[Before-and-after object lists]

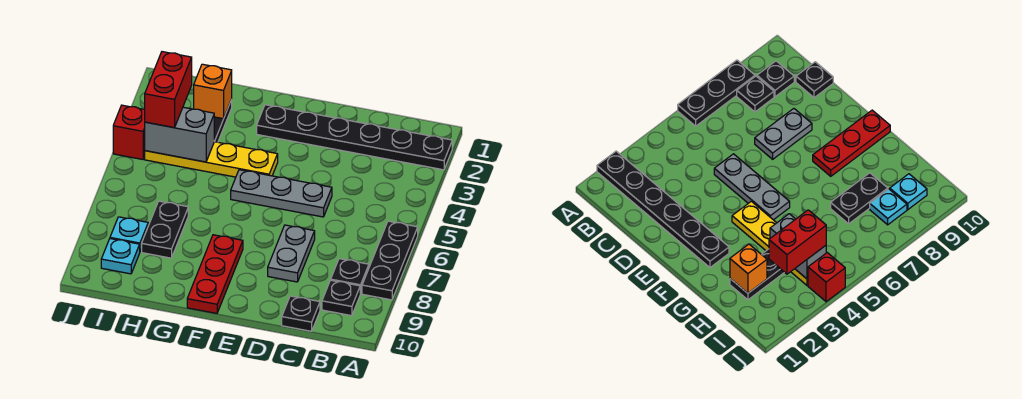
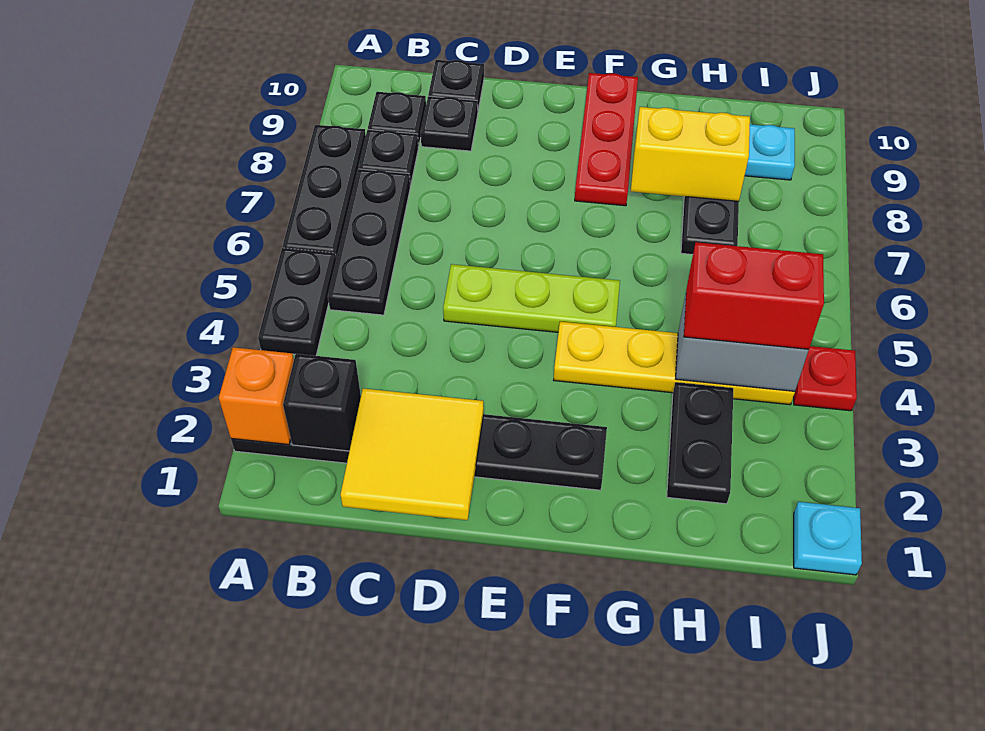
none -> black plate A4:A5 level 1
none -> black brick B2 level 2
none -> black plate B5:B7 level 1
none -> yellow tile C1:D2 level 2
none -> black plate C9 level 1
grey plate D5:F5 level 1 -> lime plate D5:F5 level 1
grey plate D7:D8 level 1 -> none
none -> yellow brick G8:H8 level 2
orange brick H2 level 2 -> orange brick A2 level 2
red brick I3:I4 level 3 -> red brick H4:I4 level 3
cyan plate I8 level 1 -> cyan plate J1 level 1
red brick J4 level 1 -> red plate J4 level 1

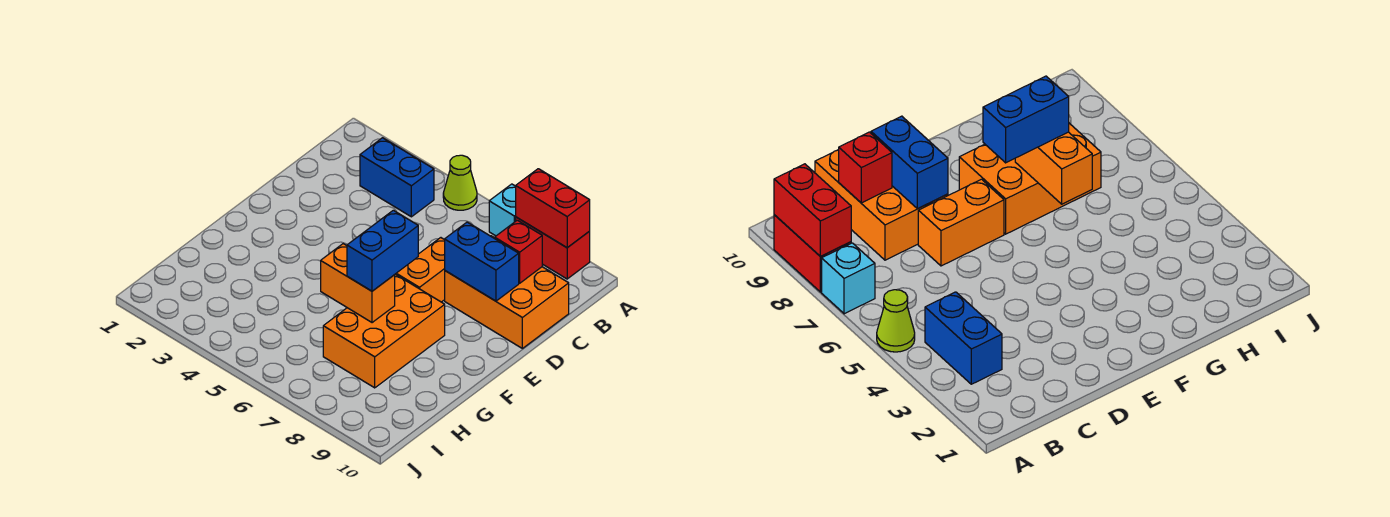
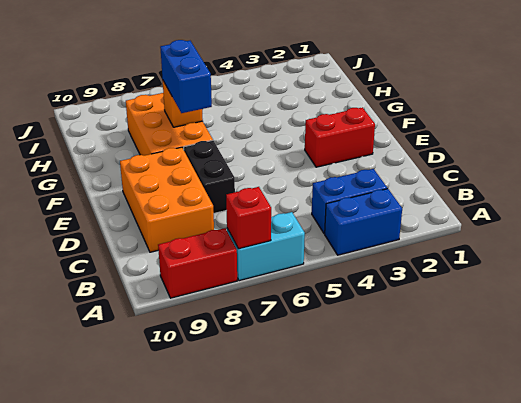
lime cone A5 level 1 -> none
cyan brick A7 level 1 -> cyan brick A6:A7 level 1
red brick A8:A9 level 2 -> red brick E2:E3 level 1
orange brick C8:D10 level 1 -> orange brick C8:E9 level 1
red brick C9 level 2 -> red brick A7 level 2
orange brick D7:E7 level 1 -> black brick D7:E7 level 1
blue brick D8:D9 level 2 -> blue brick A3:A4 level 1
orange brick G6:G7 level 2 -> orange brick G7 level 2

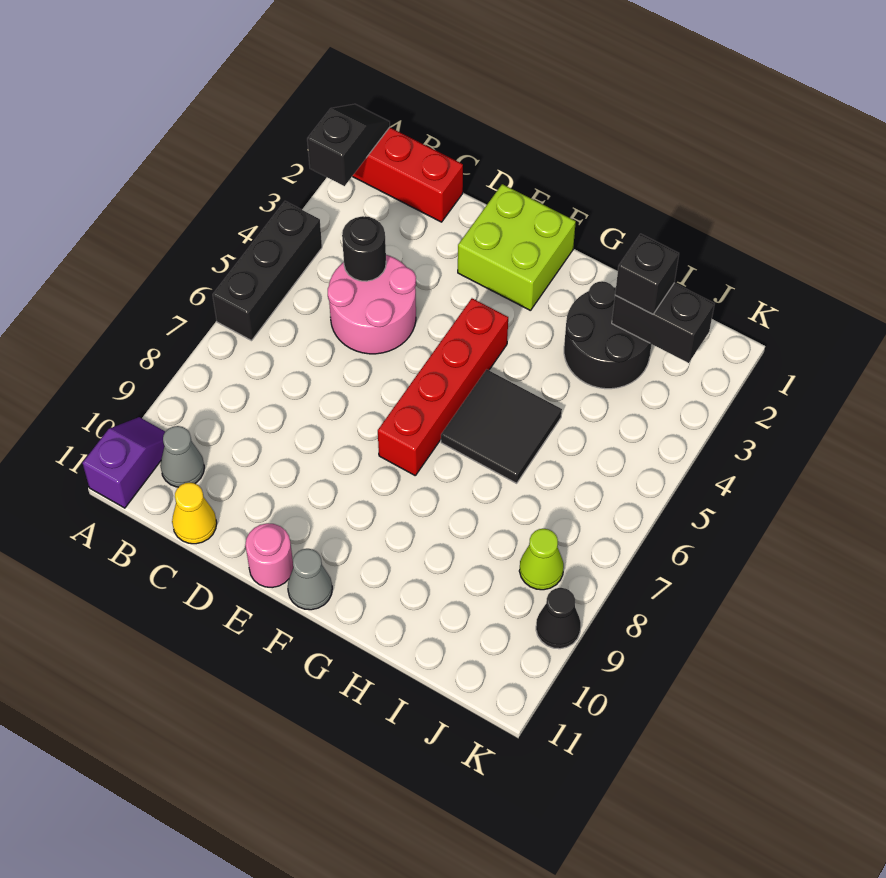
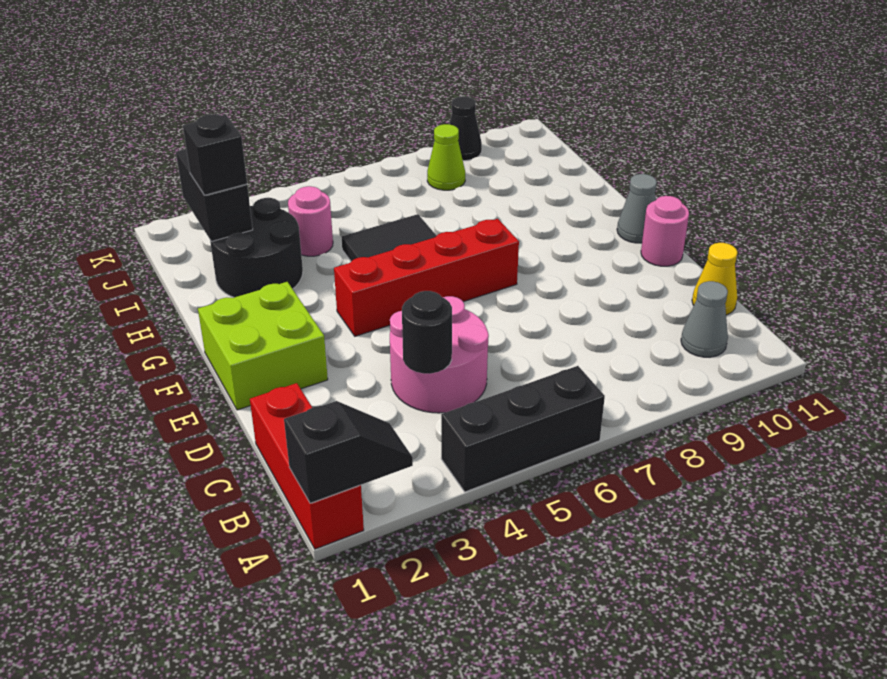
black slope A1:A2 level 2 top 2 -> black slope A1:A2 level 2 top 1
purple slope A10:A11 level 1 top 11 -> none
none -> pink round brick I4 level 1

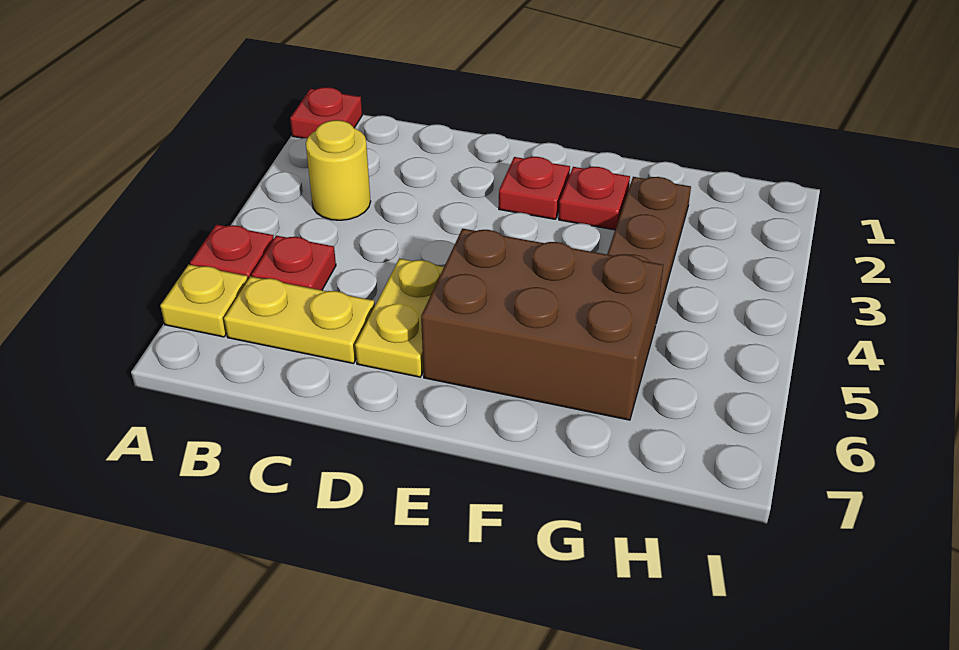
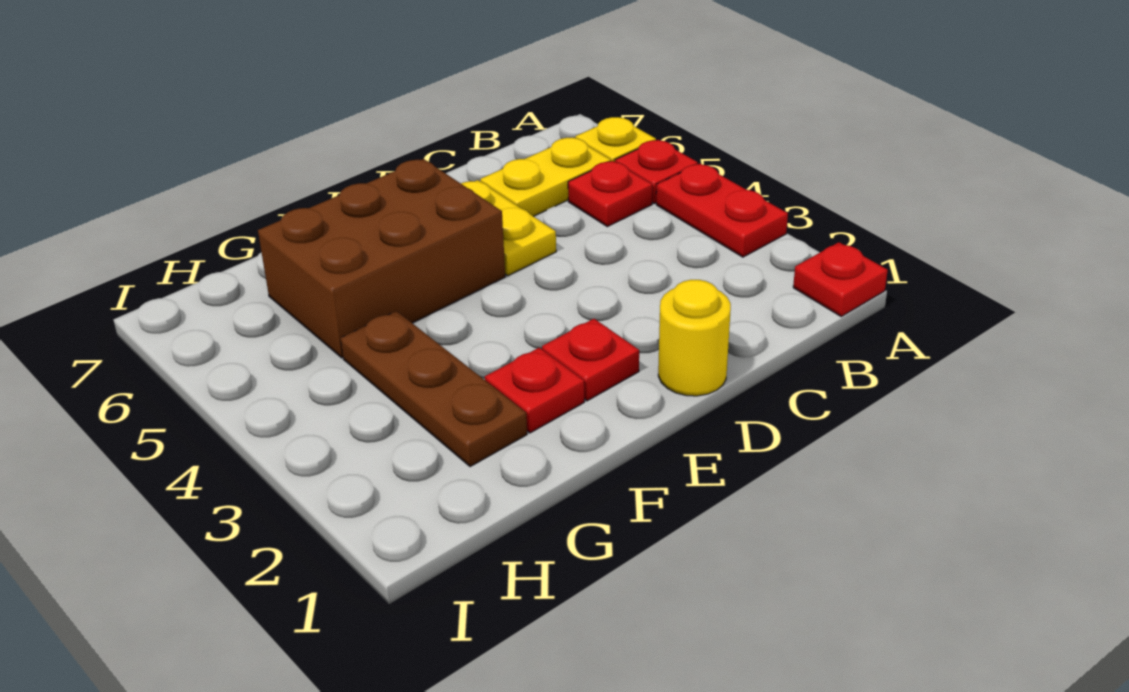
none -> red plate A3:A4 level 1
yellow round brick B3 level 1 -> yellow round brick D1 level 1

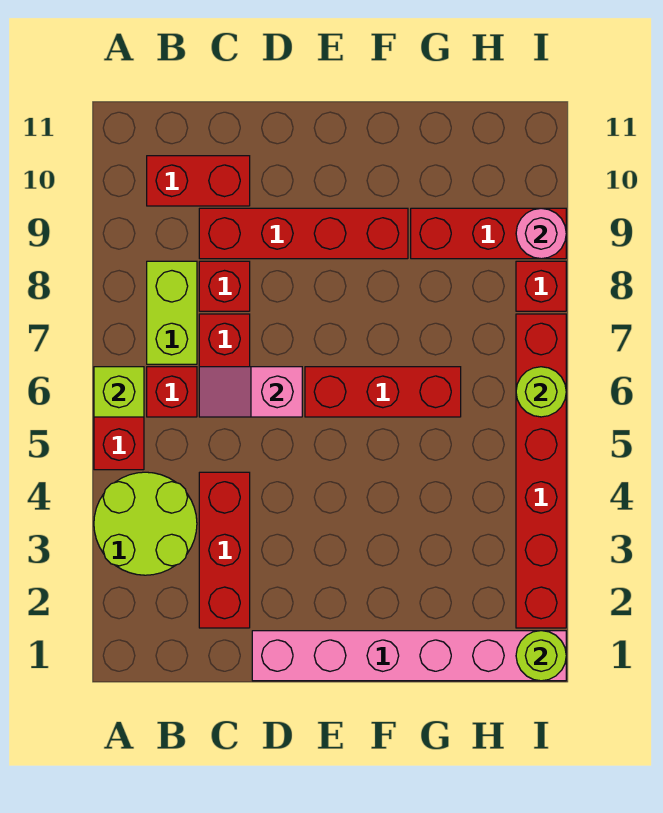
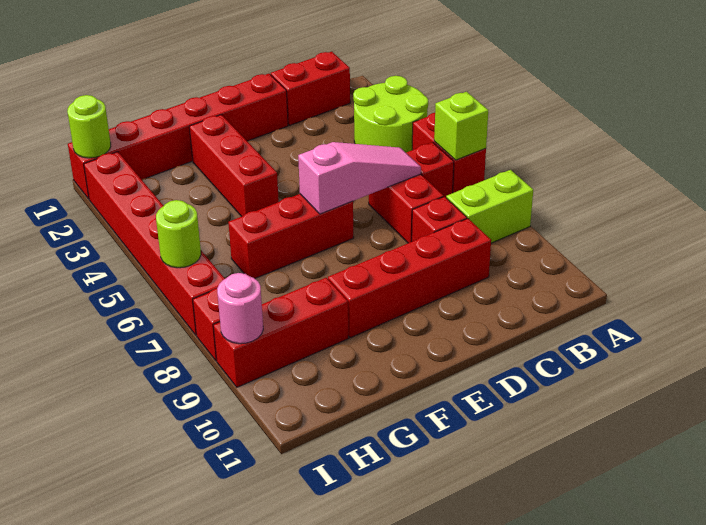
lime brick B7:B8 level 1 -> lime brick A8:B8 level 1
red brick B10:C10 level 1 -> red brick B1:C1 level 1
red brick C2:C4 level 1 -> red brick F2:F4 level 1
pink slope C6:D6 level 2 top D -> pink slope C6:E6 level 2 top E
pink brick D1:I1 level 1 -> red brick D1:I1 level 1

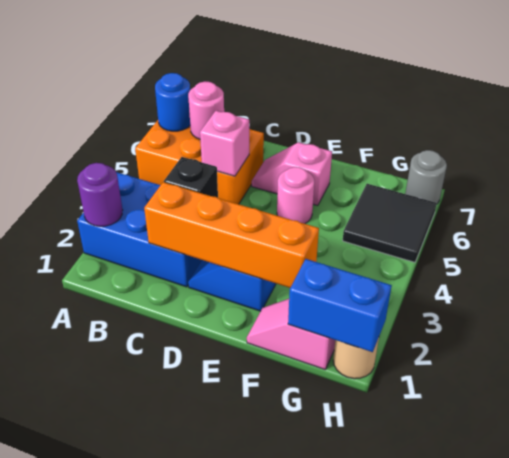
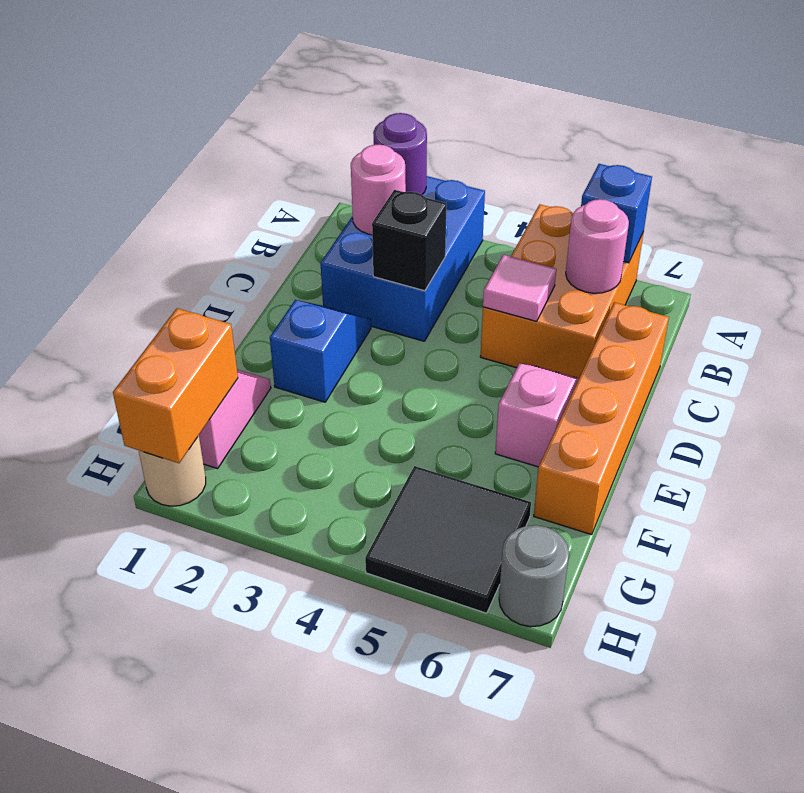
blue round brick A6 level 2 -> blue brick A6 level 2
orange brick C2:F2 level 2 -> orange brick C7:F7 level 1
pink brick C5 level 2 -> pink tile C5 level 2
pink round brick E5 level 1 -> pink round brick B2 level 2
blue brick G1:H1 level 2 -> orange brick G1:H1 level 2

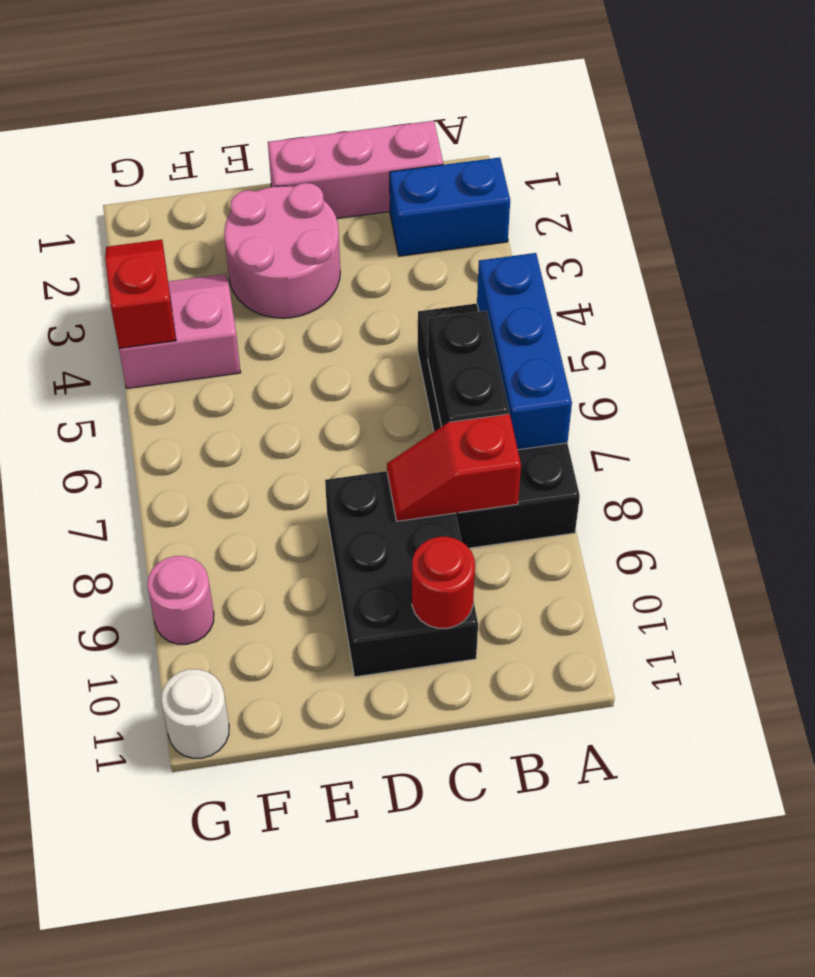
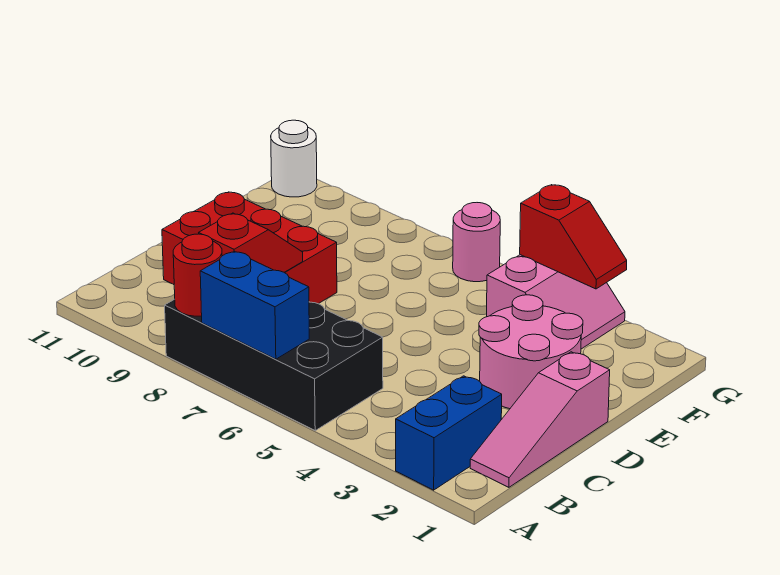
blue brick A5:A7 level 2 -> blue brick A6:A7 level 2
pink brick B1:D1 level 1 -> pink slope B1:D1 level 1 top D
black brick B6:B7 level 2 -> none
black brick C8:D10 level 1 -> red brick C8:D10 level 1
red round brick C10 level 2 -> red round brick A8 level 2
pink round brick G9 level 1 -> pink round brick G6 level 1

WHAT THE TASK ASKS: Exactly the lines from the line with "cyan plate I8" through the end of the data are to be reproduced, and no picture is to be included.

ANSWER TO THE EXERCISE:
cyan plate I8 level 1 -> cyan plate J1 level 1
red brick J4 level 1 -> red plate J4 level 1

lime cone A5 level 1 -> none
cyan brick A7 level 1 -> cyan brick A6:A7 level 1
red brick A8:A9 level 2 -> red brick E2:E3 level 1
orange brick C8:D10 level 1 -> orange brick C8:E9 level 1
red brick C9 level 2 -> red brick A7 level 2
orange brick D7:E7 level 1 -> black brick D7:E7 level 1
blue brick D8:D9 level 2 -> blue brick A3:A4 level 1
orange brick G6:G7 level 2 -> orange brick G7 level 2

black slope A1:A2 level 2 top 2 -> black slope A1:A2 level 2 top 1
purple slope A10:A11 level 1 top 11 -> none
none -> pink round brick I4 level 1

none -> red plate A3:A4 level 1
yellow round brick B3 level 1 -> yellow round brick D1 level 1

lime brick B7:B8 level 1 -> lime brick A8:B8 level 1
red brick B10:C10 level 1 -> red brick B1:C1 level 1
red brick C2:C4 level 1 -> red brick F2:F4 level 1
pink slope C6:D6 level 2 top D -> pink slope C6:E6 level 2 top E
pink brick D1:I1 level 1 -> red brick D1:I1 level 1

blue round brick A6 level 2 -> blue brick A6 level 2
orange brick C2:F2 level 2 -> orange brick C7:F7 level 1
pink brick C5 level 2 -> pink tile C5 level 2
pink round brick E5 level 1 -> pink round brick B2 level 2
blue brick G1:H1 level 2 -> orange brick G1:H1 level 2

blue brick A5:A7 level 2 -> blue brick A6:A7 level 2
pink brick B1:D1 level 1 -> pink slope B1:D1 level 1 top D
black brick B6:B7 level 2 -> none
black brick C8:D10 level 1 -> red brick C8:D10 level 1
red round brick C10 level 2 -> red round brick A8 level 2
pink round brick G9 level 1 -> pink round brick G6 level 1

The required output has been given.